- _Instructions for the task_
Repeat the whole listing exactly as written.
#### Records provided
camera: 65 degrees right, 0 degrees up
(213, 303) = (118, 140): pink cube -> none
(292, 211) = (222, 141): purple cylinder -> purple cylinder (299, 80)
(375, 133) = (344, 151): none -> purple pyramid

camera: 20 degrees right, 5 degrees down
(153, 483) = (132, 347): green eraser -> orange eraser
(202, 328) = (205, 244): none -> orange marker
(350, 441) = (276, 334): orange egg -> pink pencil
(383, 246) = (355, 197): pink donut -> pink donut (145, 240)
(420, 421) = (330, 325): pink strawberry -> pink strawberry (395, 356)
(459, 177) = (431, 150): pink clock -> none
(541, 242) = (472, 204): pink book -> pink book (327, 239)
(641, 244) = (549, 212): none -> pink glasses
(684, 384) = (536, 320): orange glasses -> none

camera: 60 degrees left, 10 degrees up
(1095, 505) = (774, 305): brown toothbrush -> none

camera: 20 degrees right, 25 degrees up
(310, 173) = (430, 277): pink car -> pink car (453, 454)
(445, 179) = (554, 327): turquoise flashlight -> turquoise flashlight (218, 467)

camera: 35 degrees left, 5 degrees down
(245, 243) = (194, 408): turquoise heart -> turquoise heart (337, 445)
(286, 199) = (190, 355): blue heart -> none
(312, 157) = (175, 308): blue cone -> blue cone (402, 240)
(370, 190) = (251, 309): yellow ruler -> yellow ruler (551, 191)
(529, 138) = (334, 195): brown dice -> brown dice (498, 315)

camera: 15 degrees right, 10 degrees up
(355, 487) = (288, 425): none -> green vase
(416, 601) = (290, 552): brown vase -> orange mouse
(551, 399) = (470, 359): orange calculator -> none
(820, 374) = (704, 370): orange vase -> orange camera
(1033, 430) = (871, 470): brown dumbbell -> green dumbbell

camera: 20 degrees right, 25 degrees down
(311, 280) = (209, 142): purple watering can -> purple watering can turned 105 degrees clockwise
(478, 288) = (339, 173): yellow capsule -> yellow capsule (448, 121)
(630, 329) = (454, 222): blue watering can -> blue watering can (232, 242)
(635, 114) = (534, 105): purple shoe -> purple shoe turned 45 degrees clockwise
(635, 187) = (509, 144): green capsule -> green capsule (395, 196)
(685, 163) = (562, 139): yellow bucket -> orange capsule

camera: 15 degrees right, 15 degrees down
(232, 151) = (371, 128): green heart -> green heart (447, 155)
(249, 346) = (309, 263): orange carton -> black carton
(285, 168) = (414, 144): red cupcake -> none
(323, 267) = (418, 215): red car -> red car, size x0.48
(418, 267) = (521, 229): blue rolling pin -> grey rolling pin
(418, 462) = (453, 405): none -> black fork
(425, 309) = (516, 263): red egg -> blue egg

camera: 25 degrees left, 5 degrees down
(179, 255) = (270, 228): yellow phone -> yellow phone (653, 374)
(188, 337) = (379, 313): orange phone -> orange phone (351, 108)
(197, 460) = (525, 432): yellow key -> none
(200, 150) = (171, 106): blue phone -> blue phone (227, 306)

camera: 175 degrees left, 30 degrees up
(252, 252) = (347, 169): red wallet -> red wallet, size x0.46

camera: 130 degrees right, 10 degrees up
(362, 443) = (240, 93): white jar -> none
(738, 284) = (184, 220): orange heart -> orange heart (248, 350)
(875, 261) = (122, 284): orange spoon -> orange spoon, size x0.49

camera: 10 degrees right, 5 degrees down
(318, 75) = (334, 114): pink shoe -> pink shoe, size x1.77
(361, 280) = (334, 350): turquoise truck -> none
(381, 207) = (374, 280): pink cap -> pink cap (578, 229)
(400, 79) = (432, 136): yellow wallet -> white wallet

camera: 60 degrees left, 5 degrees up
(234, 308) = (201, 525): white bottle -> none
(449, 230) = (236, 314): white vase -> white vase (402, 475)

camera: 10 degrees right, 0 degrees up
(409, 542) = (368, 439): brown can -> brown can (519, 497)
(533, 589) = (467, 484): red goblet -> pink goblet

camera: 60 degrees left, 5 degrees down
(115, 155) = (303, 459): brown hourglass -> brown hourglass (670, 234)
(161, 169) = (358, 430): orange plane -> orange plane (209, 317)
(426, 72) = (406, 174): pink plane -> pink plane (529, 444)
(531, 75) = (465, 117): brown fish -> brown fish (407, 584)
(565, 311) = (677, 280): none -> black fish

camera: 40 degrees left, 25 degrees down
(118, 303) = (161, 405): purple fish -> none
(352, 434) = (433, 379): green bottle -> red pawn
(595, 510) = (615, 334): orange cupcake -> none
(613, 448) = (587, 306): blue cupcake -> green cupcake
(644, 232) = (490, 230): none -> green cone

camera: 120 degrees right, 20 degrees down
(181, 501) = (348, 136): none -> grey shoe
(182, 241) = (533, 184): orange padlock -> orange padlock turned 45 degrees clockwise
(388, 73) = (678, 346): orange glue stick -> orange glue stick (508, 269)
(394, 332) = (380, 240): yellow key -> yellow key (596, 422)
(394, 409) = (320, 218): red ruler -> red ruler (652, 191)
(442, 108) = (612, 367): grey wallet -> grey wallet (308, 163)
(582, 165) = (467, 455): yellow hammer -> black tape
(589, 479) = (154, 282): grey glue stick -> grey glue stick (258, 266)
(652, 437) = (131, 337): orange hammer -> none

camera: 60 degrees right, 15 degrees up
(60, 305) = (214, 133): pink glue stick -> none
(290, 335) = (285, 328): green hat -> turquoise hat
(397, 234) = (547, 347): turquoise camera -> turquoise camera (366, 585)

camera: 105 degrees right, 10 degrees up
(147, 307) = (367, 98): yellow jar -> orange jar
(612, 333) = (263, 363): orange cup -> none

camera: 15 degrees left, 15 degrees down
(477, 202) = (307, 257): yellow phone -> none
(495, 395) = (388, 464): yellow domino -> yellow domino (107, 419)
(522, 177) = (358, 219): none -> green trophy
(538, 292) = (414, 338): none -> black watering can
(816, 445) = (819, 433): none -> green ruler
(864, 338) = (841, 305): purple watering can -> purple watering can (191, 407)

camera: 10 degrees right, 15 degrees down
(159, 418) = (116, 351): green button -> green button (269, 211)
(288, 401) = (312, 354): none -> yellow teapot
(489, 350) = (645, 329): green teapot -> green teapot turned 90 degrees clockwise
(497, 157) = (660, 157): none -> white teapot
########
- _Response below_
camera: 65 degrees right, 0 degrees up
(213, 303) = (118, 140): pink cube -> none
(292, 211) = (222, 141): purple cylinder -> purple cylinder (299, 80)
(375, 133) = (344, 151): none -> purple pyramid

camera: 20 degrees right, 5 degrees down
(153, 483) = (132, 347): green eraser -> orange eraser
(202, 328) = (205, 244): none -> orange marker
(350, 441) = (276, 334): orange egg -> pink pencil
(383, 246) = (355, 197): pink donut -> pink donut (145, 240)
(420, 421) = (330, 325): pink strawberry -> pink strawberry (395, 356)
(459, 177) = (431, 150): pink clock -> none
(541, 242) = (472, 204): pink book -> pink book (327, 239)
(641, 244) = (549, 212): none -> pink glasses
(684, 384) = (536, 320): orange glasses -> none

camera: 60 degrees left, 10 degrees up
(1095, 505) = (774, 305): brown toothbrush -> none

camera: 20 degrees right, 25 degrees up
(310, 173) = (430, 277): pink car -> pink car (453, 454)
(445, 179) = (554, 327): turquoise flashlight -> turquoise flashlight (218, 467)

camera: 35 degrees left, 5 degrees down
(245, 243) = (194, 408): turquoise heart -> turquoise heart (337, 445)
(286, 199) = (190, 355): blue heart -> none
(312, 157) = (175, 308): blue cone -> blue cone (402, 240)
(370, 190) = (251, 309): yellow ruler -> yellow ruler (551, 191)
(529, 138) = (334, 195): brown dice -> brown dice (498, 315)

camera: 15 degrees right, 10 degrees up
(355, 487) = (288, 425): none -> green vase
(416, 601) = (290, 552): brown vase -> orange mouse
(551, 399) = (470, 359): orange calculator -> none
(820, 374) = (704, 370): orange vase -> orange camera
(1033, 430) = (871, 470): brown dumbbell -> green dumbbell

camera: 20 degrees right, 25 degrees down
(311, 280) = (209, 142): purple watering can -> purple watering can turned 105 degrees clockwise
(478, 288) = (339, 173): yellow capsule -> yellow capsule (448, 121)
(630, 329) = (454, 222): blue watering can -> blue watering can (232, 242)
(635, 114) = (534, 105): purple shoe -> purple shoe turned 45 degrees clockwise
(635, 187) = (509, 144): green capsule -> green capsule (395, 196)
(685, 163) = (562, 139): yellow bucket -> orange capsule

camera: 15 degrees right, 15 degrees down
(232, 151) = (371, 128): green heart -> green heart (447, 155)
(249, 346) = (309, 263): orange carton -> black carton
(285, 168) = (414, 144): red cupcake -> none
(323, 267) = (418, 215): red car -> red car, size x0.48
(418, 267) = (521, 229): blue rolling pin -> grey rolling pin
(418, 462) = (453, 405): none -> black fork
(425, 309) = (516, 263): red egg -> blue egg

camera: 25 degrees left, 5 degrees down
(179, 255) = (270, 228): yellow phone -> yellow phone (653, 374)
(188, 337) = (379, 313): orange phone -> orange phone (351, 108)
(197, 460) = (525, 432): yellow key -> none
(200, 150) = (171, 106): blue phone -> blue phone (227, 306)

camera: 175 degrees left, 30 degrees up
(252, 252) = (347, 169): red wallet -> red wallet, size x0.46

camera: 130 degrees right, 10 degrees up
(362, 443) = (240, 93): white jar -> none
(738, 284) = (184, 220): orange heart -> orange heart (248, 350)
(875, 261) = (122, 284): orange spoon -> orange spoon, size x0.49

camera: 10 degrees right, 5 degrees down
(318, 75) = (334, 114): pink shoe -> pink shoe, size x1.77
(361, 280) = (334, 350): turquoise truck -> none
(381, 207) = (374, 280): pink cap -> pink cap (578, 229)
(400, 79) = (432, 136): yellow wallet -> white wallet

camera: 60 degrees left, 5 degrees up
(234, 308) = (201, 525): white bottle -> none
(449, 230) = (236, 314): white vase -> white vase (402, 475)

camera: 10 degrees right, 0 degrees up
(409, 542) = (368, 439): brown can -> brown can (519, 497)
(533, 589) = (467, 484): red goblet -> pink goblet

camera: 60 degrees left, 5 degrees down
(115, 155) = (303, 459): brown hourglass -> brown hourglass (670, 234)
(161, 169) = (358, 430): orange plane -> orange plane (209, 317)
(426, 72) = (406, 174): pink plane -> pink plane (529, 444)
(531, 75) = (465, 117): brown fish -> brown fish (407, 584)
(565, 311) = (677, 280): none -> black fish

camera: 40 degrees left, 25 degrees down
(118, 303) = (161, 405): purple fish -> none
(352, 434) = (433, 379): green bottle -> red pawn
(595, 510) = (615, 334): orange cupcake -> none
(613, 448) = (587, 306): blue cupcake -> green cupcake
(644, 232) = (490, 230): none -> green cone

camera: 120 degrees right, 20 degrees down
(181, 501) = (348, 136): none -> grey shoe
(182, 241) = (533, 184): orange padlock -> orange padlock turned 45 degrees clockwise
(388, 73) = (678, 346): orange glue stick -> orange glue stick (508, 269)
(394, 332) = (380, 240): yellow key -> yellow key (596, 422)
(394, 409) = (320, 218): red ruler -> red ruler (652, 191)
(442, 108) = (612, 367): grey wallet -> grey wallet (308, 163)
(582, 165) = (467, 455): yellow hammer -> black tape
(589, 479) = (154, 282): grey glue stick -> grey glue stick (258, 266)
(652, 437) = (131, 337): orange hammer -> none

camera: 60 degrees right, 15 degrees up
(60, 305) = (214, 133): pink glue stick -> none
(290, 335) = (285, 328): green hat -> turquoise hat
(397, 234) = (547, 347): turquoise camera -> turquoise camera (366, 585)

camera: 105 degrees right, 10 degrees up
(147, 307) = (367, 98): yellow jar -> orange jar
(612, 333) = (263, 363): orange cup -> none

camera: 15 degrees left, 15 degrees down
(477, 202) = (307, 257): yellow phone -> none
(495, 395) = (388, 464): yellow domino -> yellow domino (107, 419)
(522, 177) = (358, 219): none -> green trophy
(538, 292) = (414, 338): none -> black watering can
(816, 445) = (819, 433): none -> green ruler
(864, 338) = (841, 305): purple watering can -> purple watering can (191, 407)

camera: 10 degrees right, 15 degrees down
(159, 418) = (116, 351): green button -> green button (269, 211)
(288, 401) = (312, 354): none -> yellow teapot
(489, 350) = (645, 329): green teapot -> green teapot turned 90 degrees clockwise
(497, 157) = (660, 157): none -> white teapot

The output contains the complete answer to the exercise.